┏━━
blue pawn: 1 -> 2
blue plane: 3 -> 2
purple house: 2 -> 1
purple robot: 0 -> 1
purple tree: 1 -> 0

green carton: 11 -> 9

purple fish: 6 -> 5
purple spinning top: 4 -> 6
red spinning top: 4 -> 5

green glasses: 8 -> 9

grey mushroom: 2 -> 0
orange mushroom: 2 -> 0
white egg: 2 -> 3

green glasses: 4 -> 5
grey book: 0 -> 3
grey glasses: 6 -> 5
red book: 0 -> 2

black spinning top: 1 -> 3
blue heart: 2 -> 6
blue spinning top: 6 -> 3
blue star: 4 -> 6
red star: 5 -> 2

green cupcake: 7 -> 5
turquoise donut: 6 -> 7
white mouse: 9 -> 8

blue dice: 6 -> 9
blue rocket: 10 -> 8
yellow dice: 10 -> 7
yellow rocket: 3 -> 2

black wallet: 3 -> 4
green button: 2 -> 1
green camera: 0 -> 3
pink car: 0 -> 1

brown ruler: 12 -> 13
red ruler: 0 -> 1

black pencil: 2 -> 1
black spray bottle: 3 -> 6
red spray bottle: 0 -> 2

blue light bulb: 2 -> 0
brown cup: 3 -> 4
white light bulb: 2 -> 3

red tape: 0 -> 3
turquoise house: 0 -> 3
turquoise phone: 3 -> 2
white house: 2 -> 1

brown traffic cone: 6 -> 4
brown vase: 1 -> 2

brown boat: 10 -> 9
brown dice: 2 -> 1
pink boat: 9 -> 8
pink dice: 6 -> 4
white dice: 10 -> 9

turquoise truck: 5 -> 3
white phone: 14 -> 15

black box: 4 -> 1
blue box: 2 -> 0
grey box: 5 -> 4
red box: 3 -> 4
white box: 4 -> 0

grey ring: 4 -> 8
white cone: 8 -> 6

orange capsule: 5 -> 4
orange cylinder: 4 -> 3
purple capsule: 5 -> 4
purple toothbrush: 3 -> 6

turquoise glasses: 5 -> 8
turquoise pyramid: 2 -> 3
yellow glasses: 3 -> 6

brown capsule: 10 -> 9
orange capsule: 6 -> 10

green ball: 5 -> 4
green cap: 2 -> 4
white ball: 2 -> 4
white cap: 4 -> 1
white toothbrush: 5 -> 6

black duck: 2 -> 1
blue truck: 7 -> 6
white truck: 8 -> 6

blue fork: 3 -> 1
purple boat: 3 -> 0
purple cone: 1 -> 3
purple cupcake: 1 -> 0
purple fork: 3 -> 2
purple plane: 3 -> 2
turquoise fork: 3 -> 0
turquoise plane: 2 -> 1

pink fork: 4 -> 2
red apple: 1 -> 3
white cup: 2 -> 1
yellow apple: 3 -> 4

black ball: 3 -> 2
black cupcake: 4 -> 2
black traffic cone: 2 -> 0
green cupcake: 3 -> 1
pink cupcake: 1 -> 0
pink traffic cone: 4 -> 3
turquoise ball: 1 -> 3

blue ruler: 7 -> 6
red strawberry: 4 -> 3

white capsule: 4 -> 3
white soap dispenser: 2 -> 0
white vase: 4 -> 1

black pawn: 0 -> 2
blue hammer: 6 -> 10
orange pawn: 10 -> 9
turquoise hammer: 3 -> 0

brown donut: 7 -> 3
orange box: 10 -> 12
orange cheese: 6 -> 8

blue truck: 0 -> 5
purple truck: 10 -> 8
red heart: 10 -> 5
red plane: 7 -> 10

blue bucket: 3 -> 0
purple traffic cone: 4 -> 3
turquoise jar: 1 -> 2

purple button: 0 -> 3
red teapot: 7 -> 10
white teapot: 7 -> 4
┗━━
Problem => Starting with the first line of the records above, give back each line exactly until the line with "blue dice: 6 -> 9" has been given as well.

The completed task =>
blue pawn: 1 -> 2
blue plane: 3 -> 2
purple house: 2 -> 1
purple robot: 0 -> 1
purple tree: 1 -> 0

green carton: 11 -> 9

purple fish: 6 -> 5
purple spinning top: 4 -> 6
red spinning top: 4 -> 5

green glasses: 8 -> 9

grey mushroom: 2 -> 0
orange mushroom: 2 -> 0
white egg: 2 -> 3

green glasses: 4 -> 5
grey book: 0 -> 3
grey glasses: 6 -> 5
red book: 0 -> 2

black spinning top: 1 -> 3
blue heart: 2 -> 6
blue spinning top: 6 -> 3
blue star: 4 -> 6
red star: 5 -> 2

green cupcake: 7 -> 5
turquoise donut: 6 -> 7
white mouse: 9 -> 8

blue dice: 6 -> 9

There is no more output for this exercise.